[Object state comparisons]
^^^^

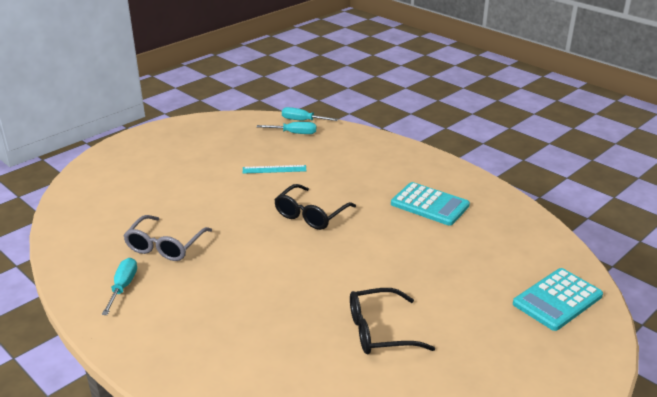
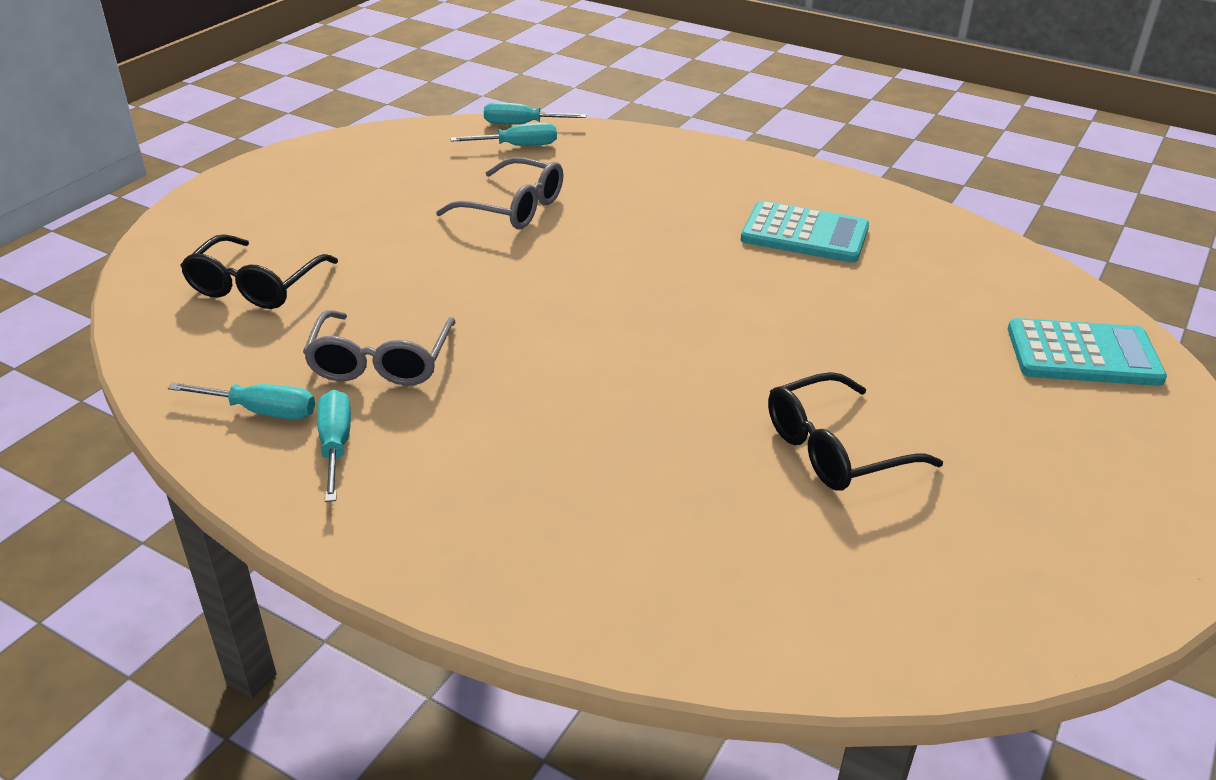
camera: 15 degrees left, 5 degrees up
(96, 263) = (261, 411): none -> turquoise screwdriver
(274, 169) = (514, 208): turquoise ruler -> grey glasses
(311, 215) = (616, 275): black glasses -> black glasses (255, 286)
(557, 300) = (1083, 354): turquoise calculator -> turquoise calculator turned 120 degrees counterclockwise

^^^^

Based on the records above, how many lines hold the string "glasses"? Answer with the number by itself.

Solution to this task: 2